DATA BELOW.
****

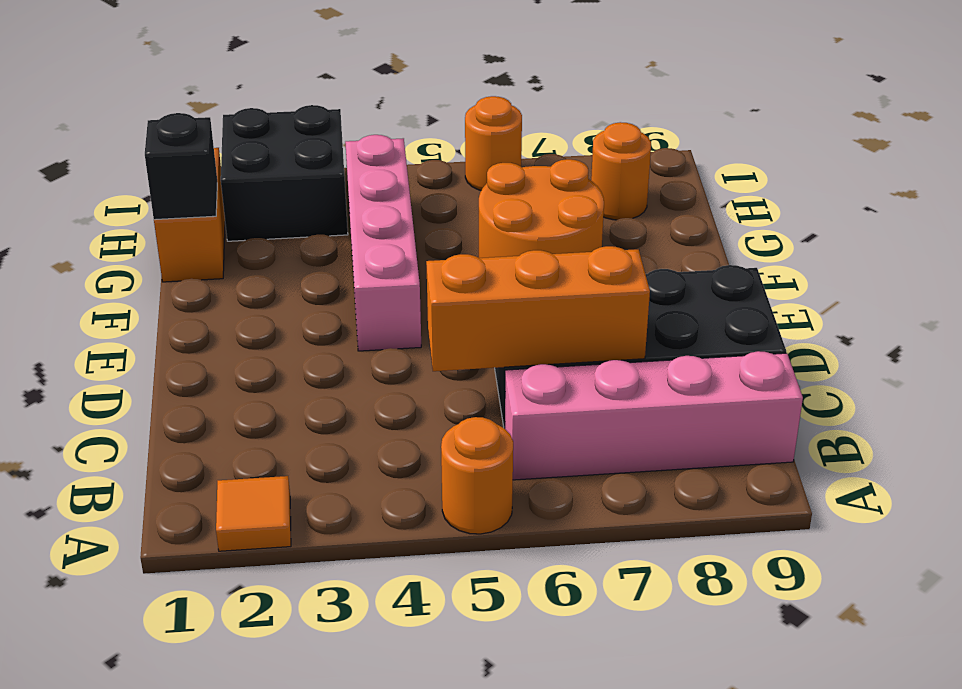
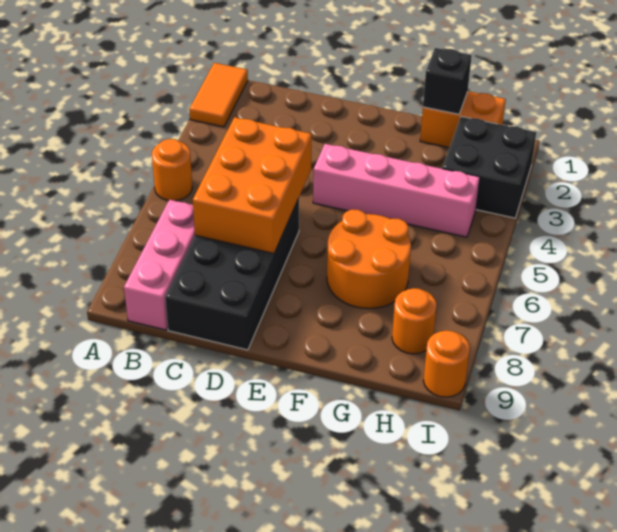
orange tile A2 level 1 -> orange tile A1:A2 level 1
pink brick B6:B9 level 1 -> pink brick B7:B9 level 1
orange brick C5:C7 level 2 -> orange brick C5:D7 level 2
orange round brick I6 level 1 -> orange round brick I9 level 1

****

Repeat the material above word for word; no images go in the copy.

ANSWER FOR THE TASK.
orange tile A2 level 1 -> orange tile A1:A2 level 1
pink brick B6:B9 level 1 -> pink brick B7:B9 level 1
orange brick C5:C7 level 2 -> orange brick C5:D7 level 2
orange round brick I6 level 1 -> orange round brick I9 level 1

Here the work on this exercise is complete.